**Records to use:**
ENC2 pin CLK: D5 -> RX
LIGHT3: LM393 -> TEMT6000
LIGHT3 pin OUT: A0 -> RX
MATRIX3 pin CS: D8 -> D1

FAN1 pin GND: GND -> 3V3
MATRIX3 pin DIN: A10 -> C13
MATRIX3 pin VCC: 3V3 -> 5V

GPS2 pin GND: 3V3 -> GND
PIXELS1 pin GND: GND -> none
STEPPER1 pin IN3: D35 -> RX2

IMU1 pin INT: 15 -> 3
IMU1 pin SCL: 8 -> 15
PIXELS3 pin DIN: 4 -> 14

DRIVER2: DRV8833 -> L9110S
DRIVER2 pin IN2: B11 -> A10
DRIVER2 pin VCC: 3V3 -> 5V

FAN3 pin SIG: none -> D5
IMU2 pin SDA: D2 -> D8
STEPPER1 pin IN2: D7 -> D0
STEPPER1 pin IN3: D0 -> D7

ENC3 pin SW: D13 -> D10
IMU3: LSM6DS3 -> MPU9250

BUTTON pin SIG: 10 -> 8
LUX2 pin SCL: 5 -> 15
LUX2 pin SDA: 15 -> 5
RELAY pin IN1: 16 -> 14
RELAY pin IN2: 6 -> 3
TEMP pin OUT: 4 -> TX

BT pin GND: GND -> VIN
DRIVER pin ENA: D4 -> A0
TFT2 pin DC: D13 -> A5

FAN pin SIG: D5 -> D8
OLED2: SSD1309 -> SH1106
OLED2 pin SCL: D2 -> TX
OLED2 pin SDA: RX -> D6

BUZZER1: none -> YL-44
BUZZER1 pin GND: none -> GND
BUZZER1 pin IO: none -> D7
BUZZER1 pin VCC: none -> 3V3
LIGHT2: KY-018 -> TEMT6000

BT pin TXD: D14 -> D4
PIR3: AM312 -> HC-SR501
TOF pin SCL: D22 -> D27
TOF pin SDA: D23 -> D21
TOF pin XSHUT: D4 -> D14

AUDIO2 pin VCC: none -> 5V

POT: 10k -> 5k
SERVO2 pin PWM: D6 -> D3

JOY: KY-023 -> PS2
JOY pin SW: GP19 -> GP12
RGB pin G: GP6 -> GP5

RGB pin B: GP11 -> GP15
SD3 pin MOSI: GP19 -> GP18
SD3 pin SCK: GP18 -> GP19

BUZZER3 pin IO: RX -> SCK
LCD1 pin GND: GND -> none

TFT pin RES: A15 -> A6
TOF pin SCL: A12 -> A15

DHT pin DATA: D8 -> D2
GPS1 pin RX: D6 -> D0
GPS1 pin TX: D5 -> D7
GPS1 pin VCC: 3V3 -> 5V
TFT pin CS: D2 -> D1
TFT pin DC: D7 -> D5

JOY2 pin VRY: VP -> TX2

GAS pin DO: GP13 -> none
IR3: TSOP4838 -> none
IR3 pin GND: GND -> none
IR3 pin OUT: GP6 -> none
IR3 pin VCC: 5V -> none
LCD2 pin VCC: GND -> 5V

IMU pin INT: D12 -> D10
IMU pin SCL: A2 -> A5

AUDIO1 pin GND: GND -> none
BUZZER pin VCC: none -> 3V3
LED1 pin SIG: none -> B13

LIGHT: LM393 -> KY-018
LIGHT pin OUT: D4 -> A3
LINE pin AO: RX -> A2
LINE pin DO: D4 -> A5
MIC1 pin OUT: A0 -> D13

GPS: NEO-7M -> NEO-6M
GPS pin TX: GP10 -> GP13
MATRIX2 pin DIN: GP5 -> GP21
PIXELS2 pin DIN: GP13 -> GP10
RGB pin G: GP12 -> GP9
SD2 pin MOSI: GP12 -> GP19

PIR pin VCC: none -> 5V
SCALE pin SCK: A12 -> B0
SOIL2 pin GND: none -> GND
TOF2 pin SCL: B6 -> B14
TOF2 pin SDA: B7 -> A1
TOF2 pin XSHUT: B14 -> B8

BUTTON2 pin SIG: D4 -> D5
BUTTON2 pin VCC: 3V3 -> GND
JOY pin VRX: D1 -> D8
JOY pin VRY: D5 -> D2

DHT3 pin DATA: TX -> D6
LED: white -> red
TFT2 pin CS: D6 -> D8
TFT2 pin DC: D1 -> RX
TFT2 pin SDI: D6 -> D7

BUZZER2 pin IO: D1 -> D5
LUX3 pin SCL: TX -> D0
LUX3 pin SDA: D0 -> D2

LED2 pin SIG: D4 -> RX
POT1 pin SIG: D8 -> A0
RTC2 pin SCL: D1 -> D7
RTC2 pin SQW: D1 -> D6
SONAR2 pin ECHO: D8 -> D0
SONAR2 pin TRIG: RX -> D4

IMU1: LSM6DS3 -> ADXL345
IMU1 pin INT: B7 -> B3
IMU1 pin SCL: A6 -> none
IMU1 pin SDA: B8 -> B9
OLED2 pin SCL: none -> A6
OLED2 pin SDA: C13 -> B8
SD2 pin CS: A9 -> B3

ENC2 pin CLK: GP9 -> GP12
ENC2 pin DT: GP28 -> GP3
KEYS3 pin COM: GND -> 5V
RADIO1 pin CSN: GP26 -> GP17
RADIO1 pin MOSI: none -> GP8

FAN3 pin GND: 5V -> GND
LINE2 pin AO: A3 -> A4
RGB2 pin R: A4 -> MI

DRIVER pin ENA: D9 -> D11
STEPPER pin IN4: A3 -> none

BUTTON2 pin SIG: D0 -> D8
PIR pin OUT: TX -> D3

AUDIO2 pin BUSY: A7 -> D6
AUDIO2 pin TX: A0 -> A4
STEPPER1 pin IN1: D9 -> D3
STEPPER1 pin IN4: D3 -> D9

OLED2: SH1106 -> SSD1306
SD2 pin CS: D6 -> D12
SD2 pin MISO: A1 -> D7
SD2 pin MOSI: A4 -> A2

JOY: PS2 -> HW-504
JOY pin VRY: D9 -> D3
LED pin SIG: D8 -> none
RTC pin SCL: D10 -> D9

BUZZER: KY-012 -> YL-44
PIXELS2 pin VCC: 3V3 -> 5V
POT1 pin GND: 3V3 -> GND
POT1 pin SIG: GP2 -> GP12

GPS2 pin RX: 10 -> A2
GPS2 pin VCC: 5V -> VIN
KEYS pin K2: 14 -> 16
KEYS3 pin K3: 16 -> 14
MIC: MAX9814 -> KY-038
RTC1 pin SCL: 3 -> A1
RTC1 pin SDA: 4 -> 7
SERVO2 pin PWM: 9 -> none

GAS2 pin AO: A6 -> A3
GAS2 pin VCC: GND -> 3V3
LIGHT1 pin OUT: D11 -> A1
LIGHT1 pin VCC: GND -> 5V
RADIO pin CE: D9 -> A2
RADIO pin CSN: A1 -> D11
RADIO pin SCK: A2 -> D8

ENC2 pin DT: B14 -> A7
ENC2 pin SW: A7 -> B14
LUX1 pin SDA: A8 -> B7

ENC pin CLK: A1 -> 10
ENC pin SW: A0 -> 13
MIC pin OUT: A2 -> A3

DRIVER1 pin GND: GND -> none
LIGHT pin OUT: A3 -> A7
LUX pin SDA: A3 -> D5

**What to work on:**
Transcribe the records above from the line holding "BUTTON2 pin VCC: 3V3 -> GND" down to the line holding "RTC2 pin SCL: D1 -> D7", inclusive, without adding anything.

**Exercise output:**
BUTTON2 pin VCC: 3V3 -> GND
JOY pin VRX: D1 -> D8
JOY pin VRY: D5 -> D2

DHT3 pin DATA: TX -> D6
LED: white -> red
TFT2 pin CS: D6 -> D8
TFT2 pin DC: D1 -> RX
TFT2 pin SDI: D6 -> D7

BUZZER2 pin IO: D1 -> D5
LUX3 pin SCL: TX -> D0
LUX3 pin SDA: D0 -> D2

LED2 pin SIG: D4 -> RX
POT1 pin SIG: D8 -> A0
RTC2 pin SCL: D1 -> D7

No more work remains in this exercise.